Task to complete. Pictures aside, print all of the data below exactly as written.

Provided information.
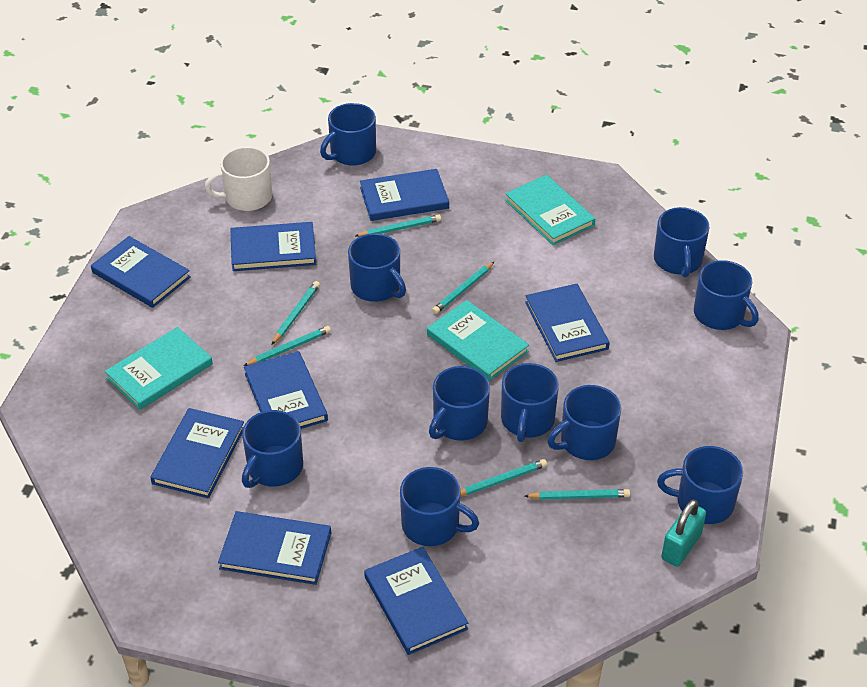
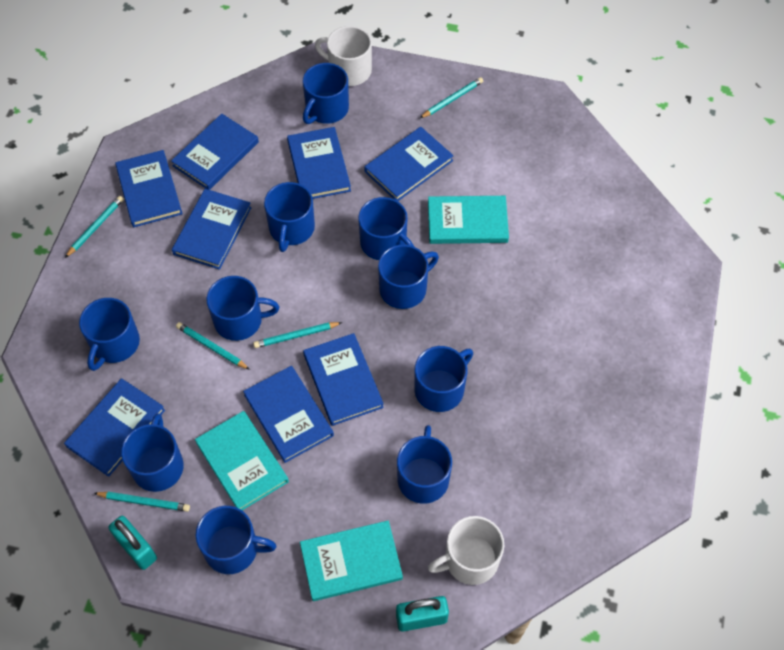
turquoise padlock: 1 -> 2
turquoise pencil: 6 -> 5
white mug: 1 -> 2

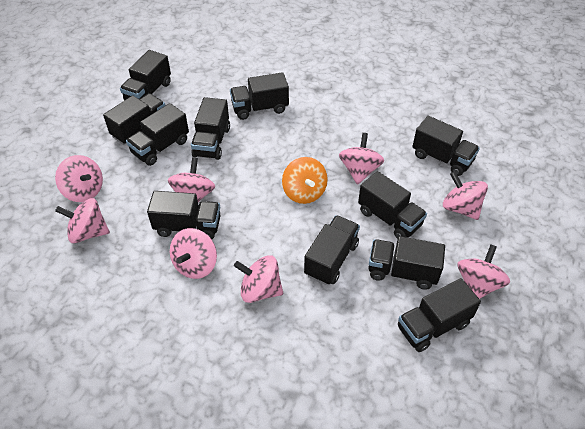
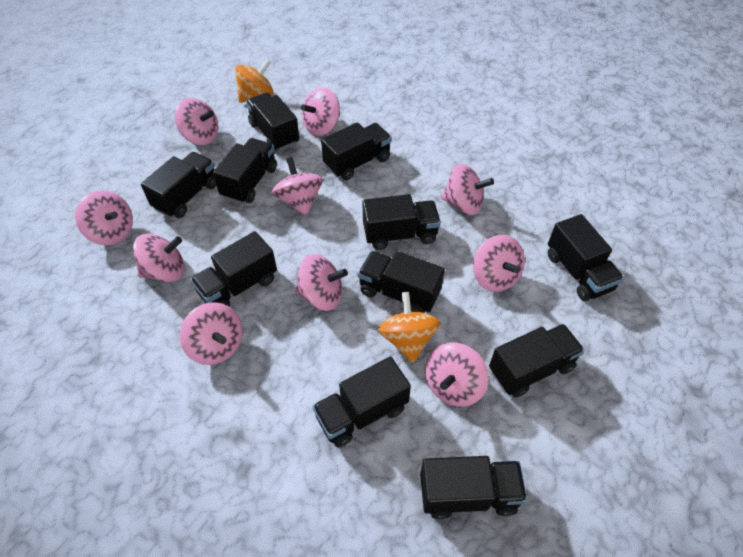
orange spinning top: 1 -> 2
pink spinning top: 8 -> 10

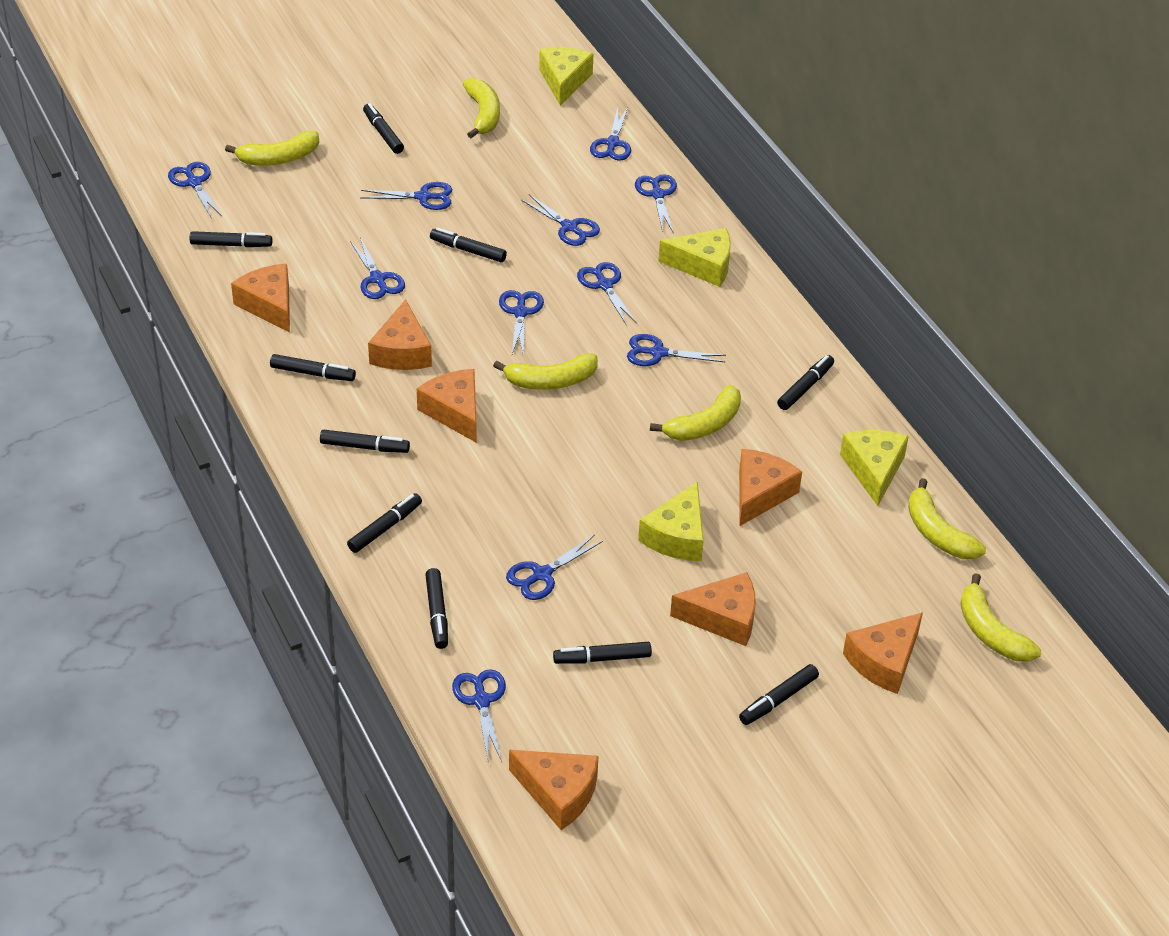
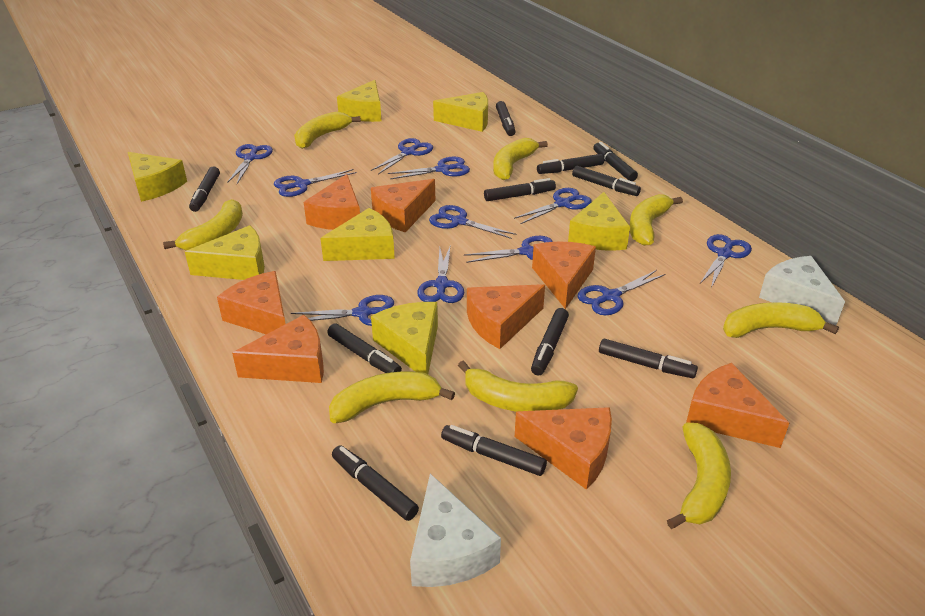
black marker: 10 -> 11
orange cheese: 7 -> 8
white cheese: 0 -> 2
yellow banana: 6 -> 8
yellow cheese: 4 -> 7

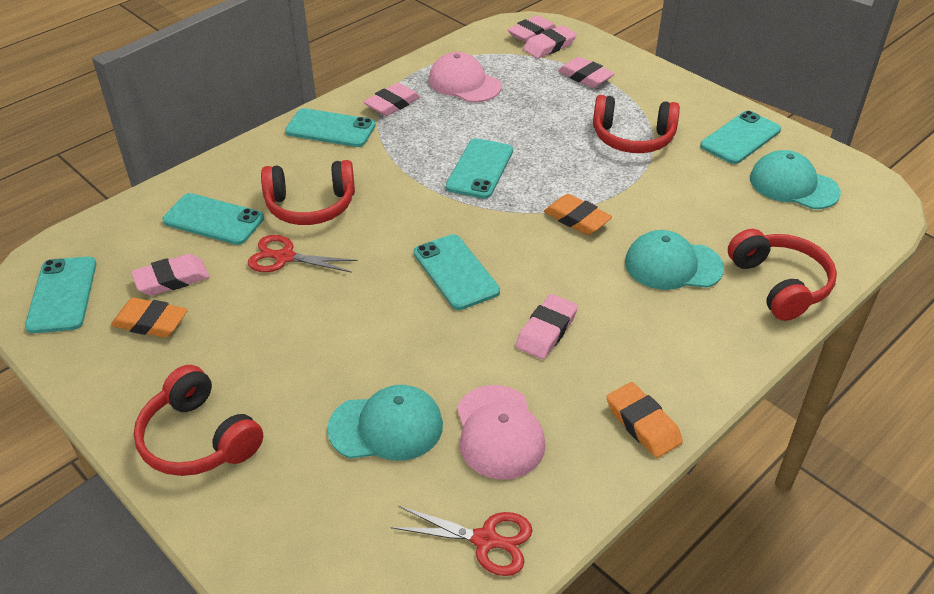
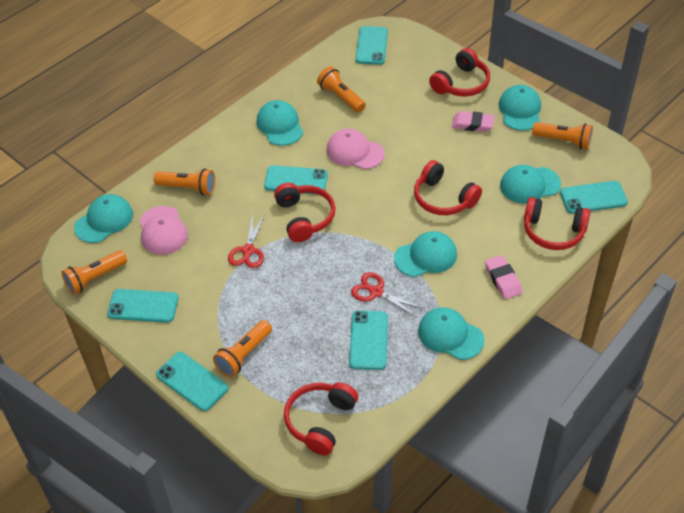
orange eraser: 3 -> 0
orange flashlight: 0 -> 5
pink eraser: 6 -> 2
red headphones: 4 -> 5
turquoise cap: 3 -> 6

Response area.
turquoise padlock: 1 -> 2
turquoise pencil: 6 -> 5
white mug: 1 -> 2

orange spinning top: 1 -> 2
pink spinning top: 8 -> 10

black marker: 10 -> 11
orange cheese: 7 -> 8
white cheese: 0 -> 2
yellow banana: 6 -> 8
yellow cheese: 4 -> 7

orange eraser: 3 -> 0
orange flashlight: 0 -> 5
pink eraser: 6 -> 2
red headphones: 4 -> 5
turquoise cap: 3 -> 6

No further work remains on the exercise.